- _Exercise requirements_
The entries are to be returned exactly, with images left out.

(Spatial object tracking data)
+ + + +
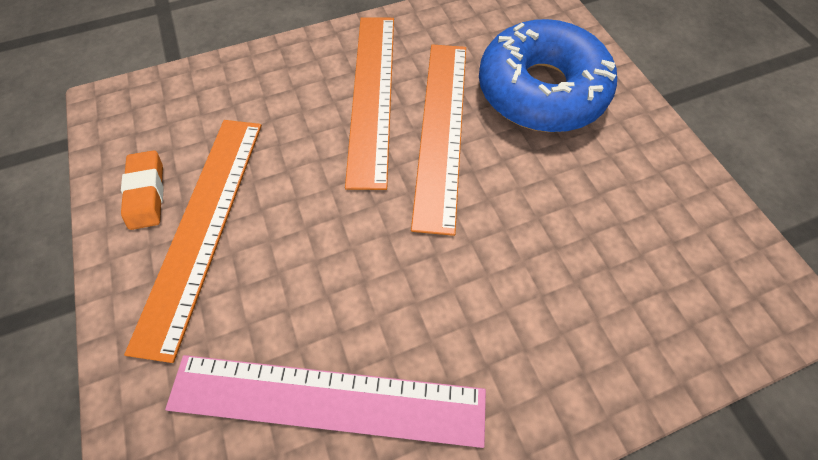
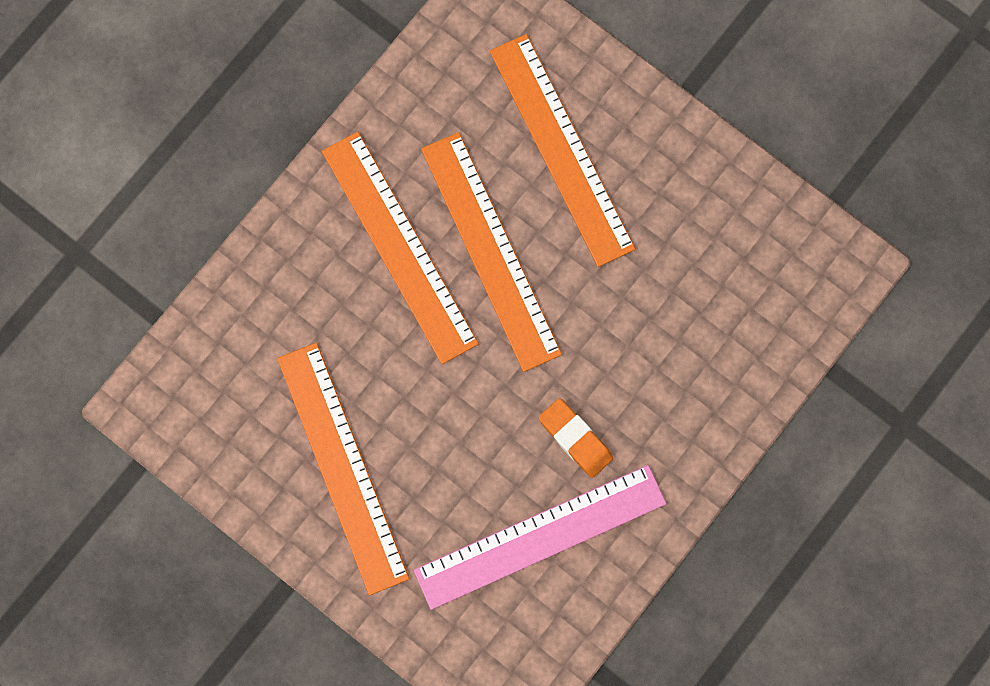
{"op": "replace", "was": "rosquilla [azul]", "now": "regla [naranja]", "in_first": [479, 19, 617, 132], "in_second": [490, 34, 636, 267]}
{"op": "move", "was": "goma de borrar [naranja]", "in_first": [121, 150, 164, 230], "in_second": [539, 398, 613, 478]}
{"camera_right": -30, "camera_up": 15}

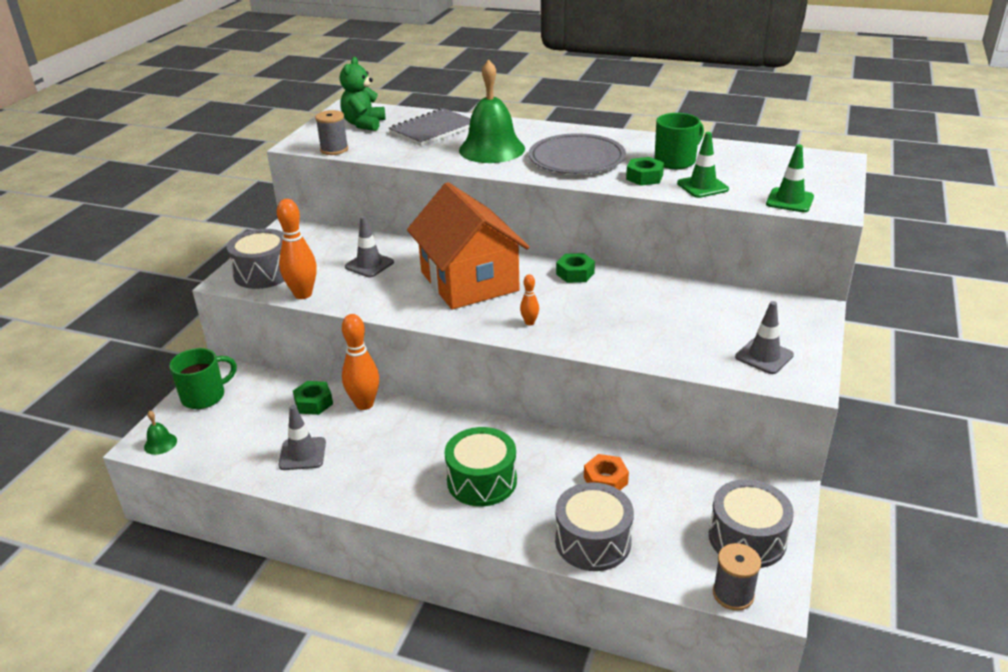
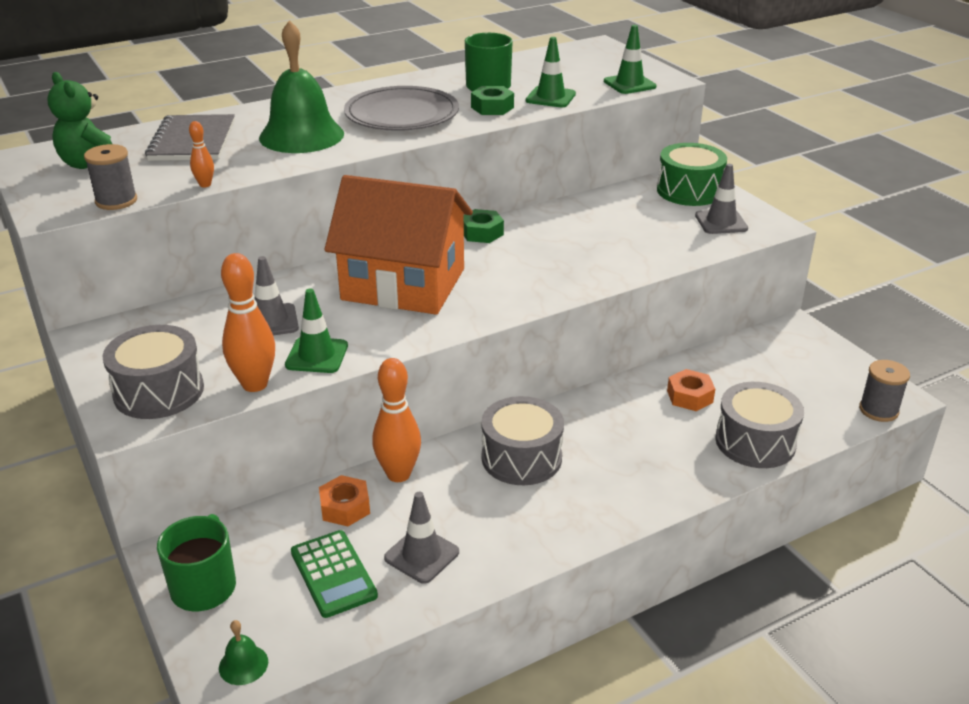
{"op": "move", "was": "bolo [naranja]", "in_first": [520, 274, 539, 325], "in_second": [189, 121, 214, 188]}
{"op": "recolor", "was": "tuerca [verde]", "now": "tuerca [naranja]", "in_first": [293, 381, 333, 415], "in_second": [319, 475, 370, 526]}
{"op": "move", "was": "tambor [verde]", "in_first": [444, 427, 517, 506], "in_second": [657, 143, 727, 206]}
{"op": "move", "was": "tambor [gris]", "in_first": [709, 479, 794, 568], "in_second": [482, 396, 564, 485]}
{"op": "insert", "now": "cono de tráfico [verde]", "in_second": [285, 289, 348, 373]}
{"op": "insert", "now": "calculadora [verde]", "in_second": [291, 530, 378, 618]}
{"camera_right": -50, "camera_up": 0}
+ + + +
- _Answer area_
{"op": "replace", "was": "rosquilla [azul]", "now": "regla [naranja]", "in_first": [479, 19, 617, 132], "in_second": [490, 34, 636, 267]}
{"op": "move", "was": "goma de borrar [naranja]", "in_first": [121, 150, 164, 230], "in_second": [539, 398, 613, 478]}
{"camera_right": -30, "camera_up": 15}

{"op": "move", "was": "bolo [naranja]", "in_first": [520, 274, 539, 325], "in_second": [189, 121, 214, 188]}
{"op": "recolor", "was": "tuerca [verde]", "now": "tuerca [naranja]", "in_first": [293, 381, 333, 415], "in_second": [319, 475, 370, 526]}
{"op": "move", "was": "tambor [verde]", "in_first": [444, 427, 517, 506], "in_second": [657, 143, 727, 206]}
{"op": "move", "was": "tambor [gris]", "in_first": [709, 479, 794, 568], "in_second": [482, 396, 564, 485]}
{"op": "insert", "now": "cono de tráfico [verde]", "in_second": [285, 289, 348, 373]}
{"op": "insert", "now": "calculadora [verde]", "in_second": [291, 530, 378, 618]}
{"camera_right": -50, "camera_up": 0}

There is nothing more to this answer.